═════ Data to use ═════

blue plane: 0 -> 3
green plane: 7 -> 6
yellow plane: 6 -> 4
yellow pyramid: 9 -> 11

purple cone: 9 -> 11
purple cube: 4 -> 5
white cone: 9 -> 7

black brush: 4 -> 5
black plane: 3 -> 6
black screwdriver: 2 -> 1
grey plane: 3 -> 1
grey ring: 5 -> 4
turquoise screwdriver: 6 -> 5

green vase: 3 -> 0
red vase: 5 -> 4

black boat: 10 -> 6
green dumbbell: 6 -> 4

═════

## Exercise brief:
Each entry above must be repeated exactly, with nothing dropped.

## Response to this task:
blue plane: 0 -> 3
green plane: 7 -> 6
yellow plane: 6 -> 4
yellow pyramid: 9 -> 11

purple cone: 9 -> 11
purple cube: 4 -> 5
white cone: 9 -> 7

black brush: 4 -> 5
black plane: 3 -> 6
black screwdriver: 2 -> 1
grey plane: 3 -> 1
grey ring: 5 -> 4
turquoise screwdriver: 6 -> 5

green vase: 3 -> 0
red vase: 5 -> 4

black boat: 10 -> 6
green dumbbell: 6 -> 4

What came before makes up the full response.